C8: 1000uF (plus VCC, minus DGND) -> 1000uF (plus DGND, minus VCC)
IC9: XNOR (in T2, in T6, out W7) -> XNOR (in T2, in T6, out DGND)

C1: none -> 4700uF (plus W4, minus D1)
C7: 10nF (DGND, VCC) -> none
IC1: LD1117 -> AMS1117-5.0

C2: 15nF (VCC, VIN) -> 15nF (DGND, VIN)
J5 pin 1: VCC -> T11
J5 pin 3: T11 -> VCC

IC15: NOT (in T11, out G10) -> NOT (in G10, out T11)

Requirement
Within the entries above, find every line where the string "none" occurs, and copy it.

Solution to this exercise
C1: none -> 4700uF (plus W4, minus D1)
C7: 10nF (DGND, VCC) -> none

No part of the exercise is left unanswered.